▼▼▼

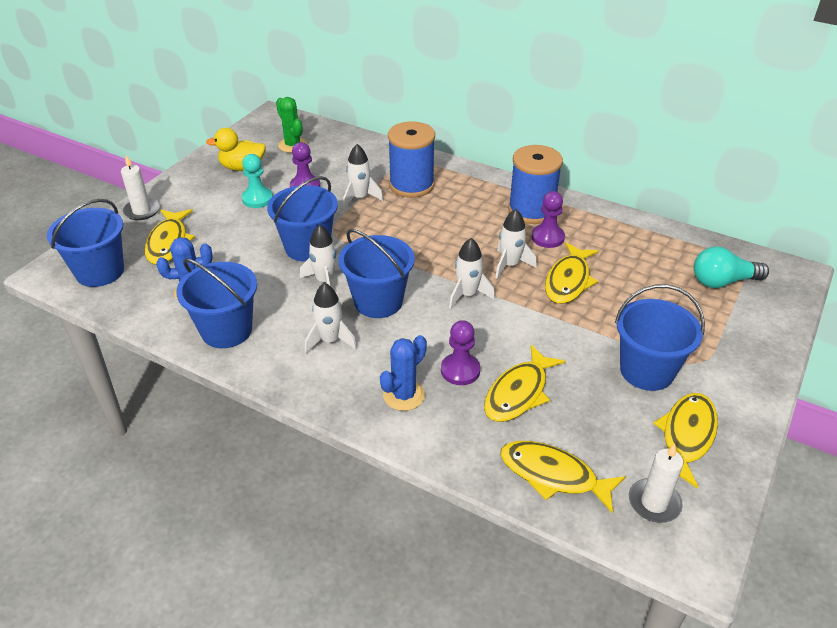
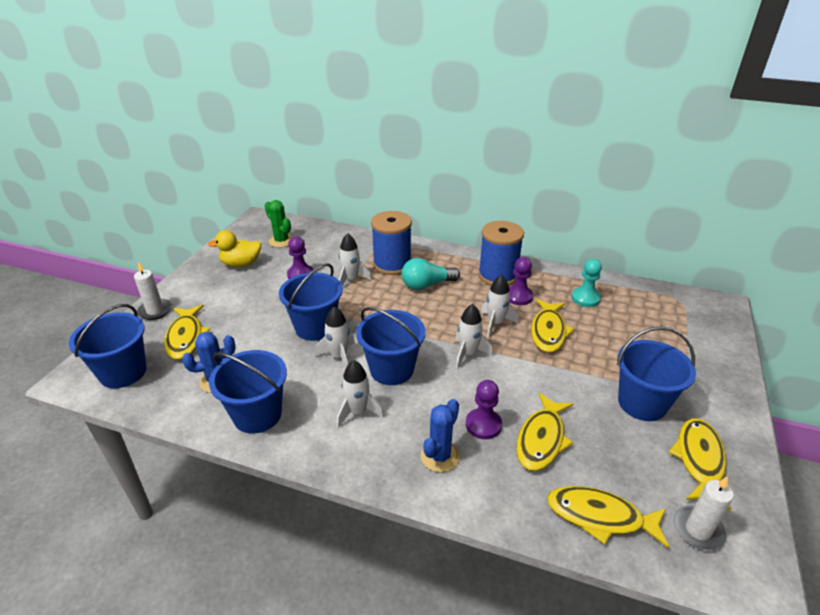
camera: 10 degrees left, 5 degrees down
(257, 199) = (260, 289): turquoise pawn -> turquoise pawn (585, 298)
(722, 281) = (671, 318): turquoise light bulb -> turquoise light bulb (426, 285)

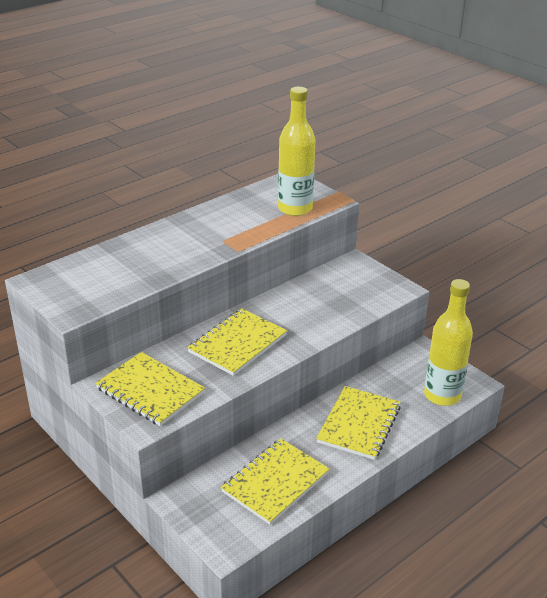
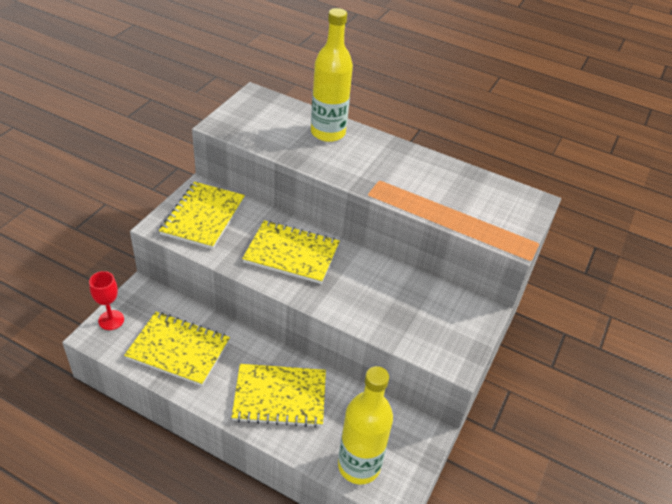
camera: 65 degrees right, 10 degrees up
(209, 530) = (111, 320): none -> red goblet
(295, 209) = (474, 216): yellow bottle -> yellow bottle (328, 133)

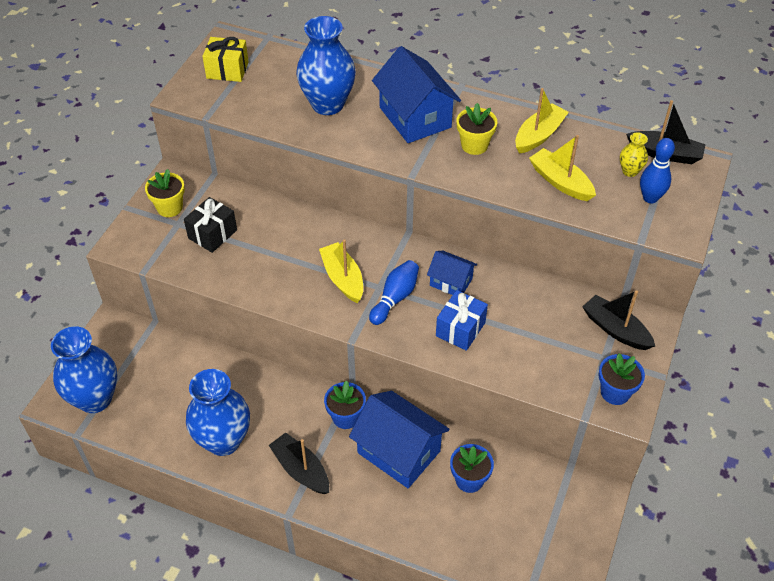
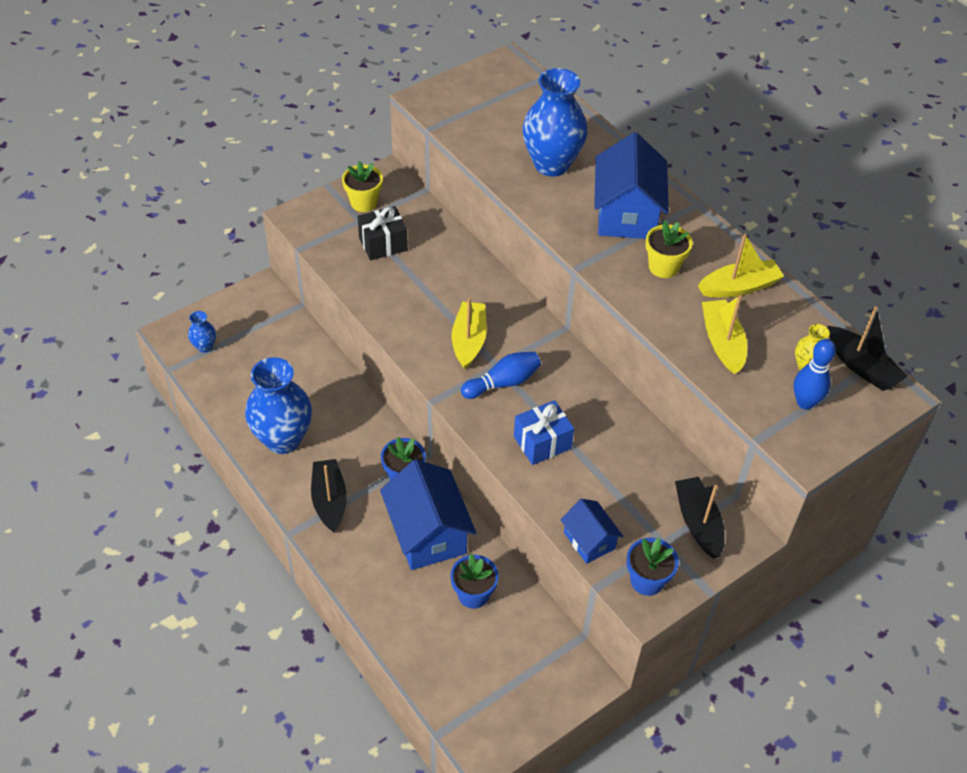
camera: 30 degrees right, 0 degrees up
(95, 399) = (204, 346): blue vase -> blue vase, size x0.45
(227, 70) = (483, 92): yellow gift -> none
(451, 282) = (568, 394): blue house -> blue house (589, 540)

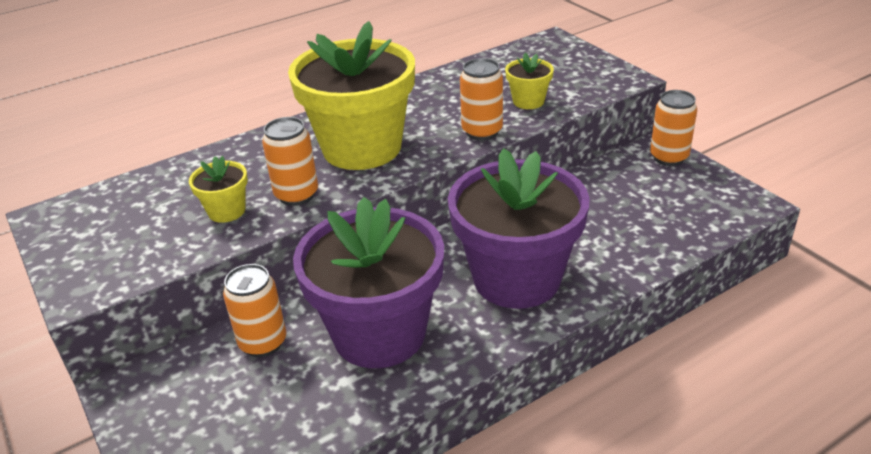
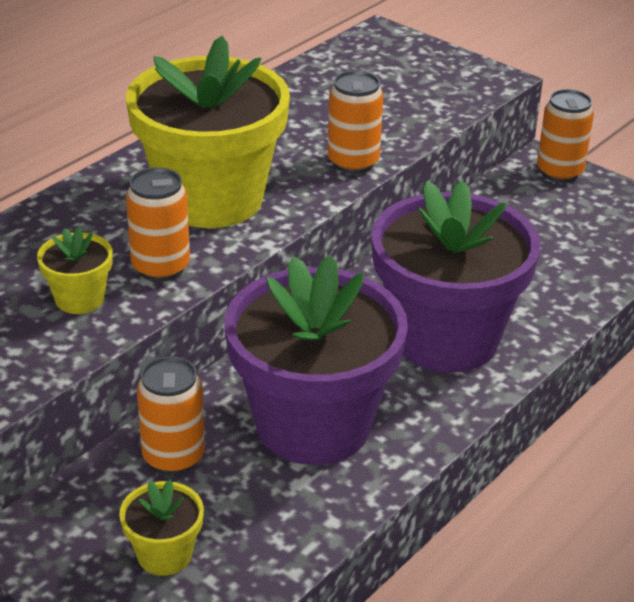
camera: 20 degrees left, 0 degrees up
(528, 101) = (391, 118): yellow flower pot -> yellow flower pot (164, 554)

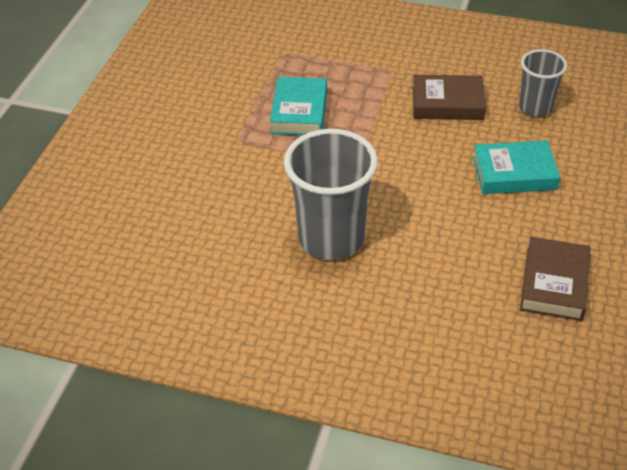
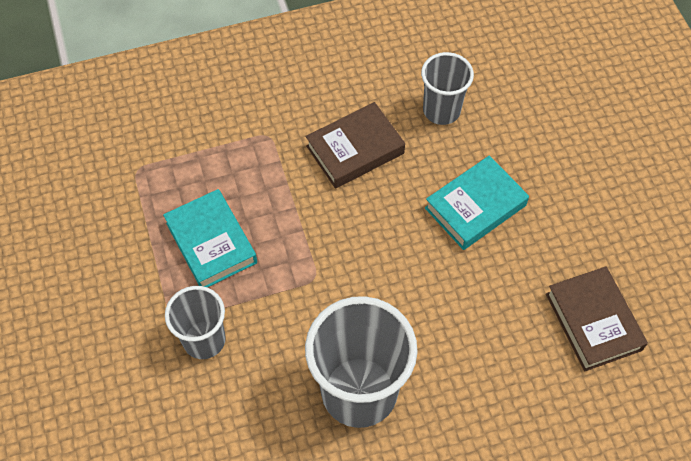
camera: 35 degrees left, 15 degrees up
(249, 161) = (204, 340): none -> grey cup

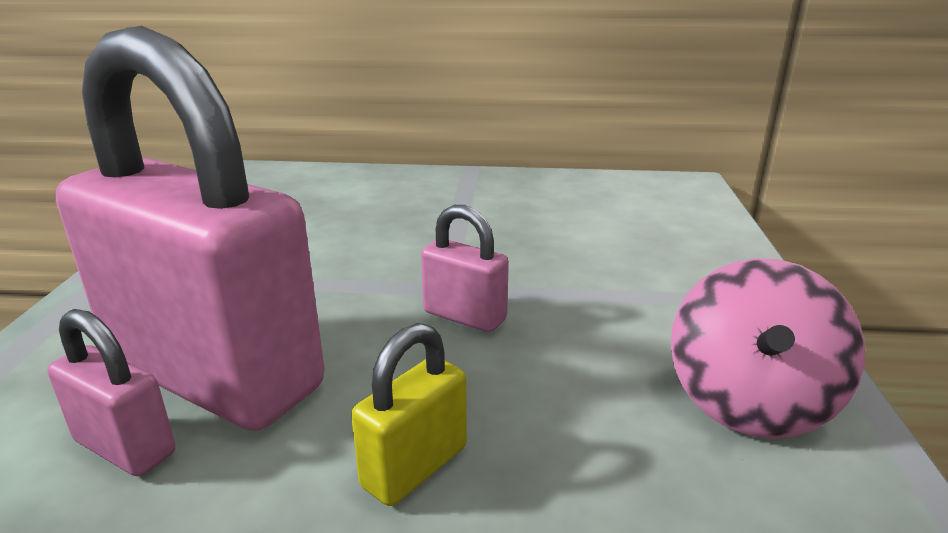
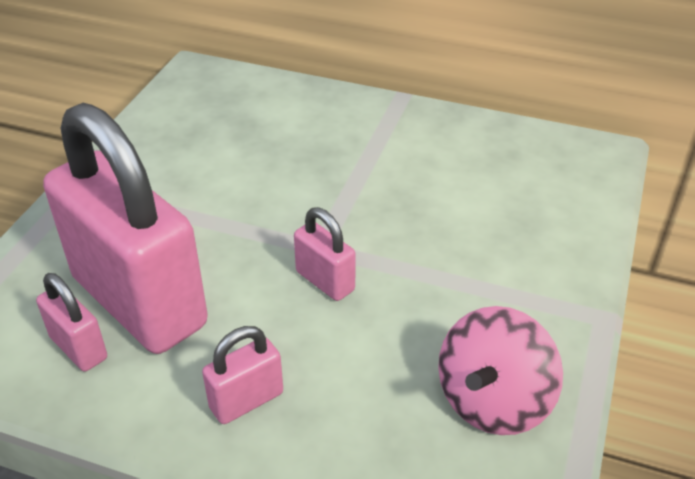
camera: 15 degrees right, 15 degrees up
(415, 467) = (246, 400): yellow padlock -> pink padlock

▲▲▲

▸ **Try it**
Scan the data above for the word "blue", then copy every line that holds it.

▸ **Result**
(95, 399) = (204, 346): blue vase -> blue vase, size x0.45
(451, 282) = (568, 394): blue house -> blue house (589, 540)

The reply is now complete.